▸ **What you need to do**:
Output the stretch of the records below, from the line containing "pink arrow: moved 31 px left, 16 px down" through the end, as a Markdown table with a Row column numbering each line and a Line column holding its text. Leave out the pictures and any blank lines.

▸ **Data items**:

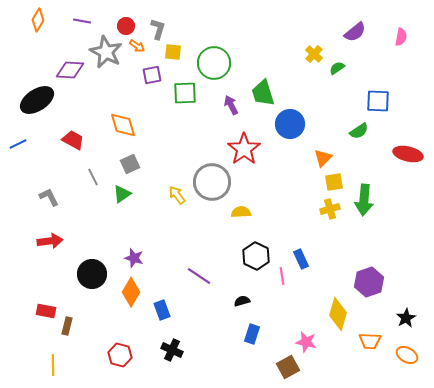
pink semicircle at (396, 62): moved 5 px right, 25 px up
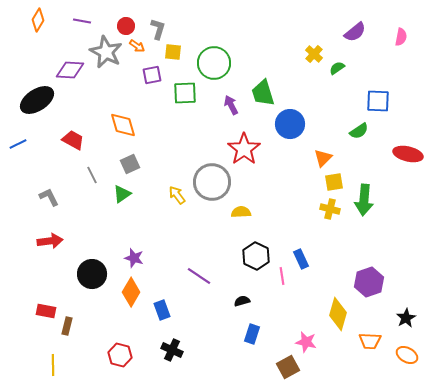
gray line at (93, 177): moved 1 px left, 2 px up
yellow cross at (330, 209): rotated 30 degrees clockwise
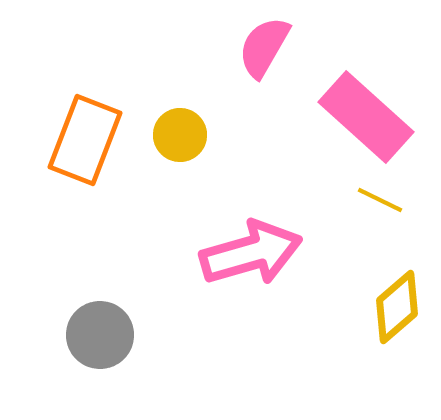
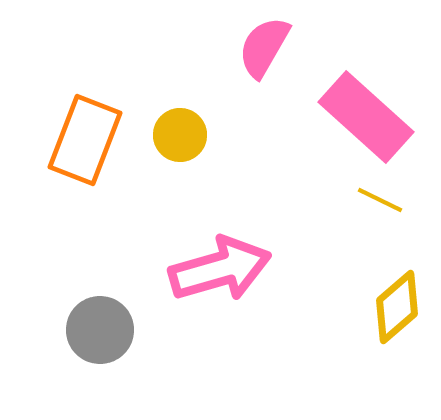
pink arrow: moved 31 px left, 16 px down
gray circle: moved 5 px up
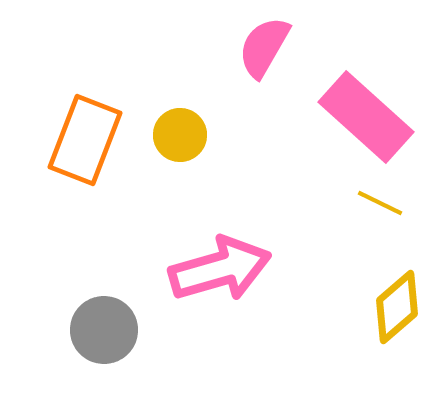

▸ **Result**:
| Row | Line |
|---|---|
| 1 | pink arrow: moved 31 px left, 16 px down |
| 2 | gray circle: moved 5 px up |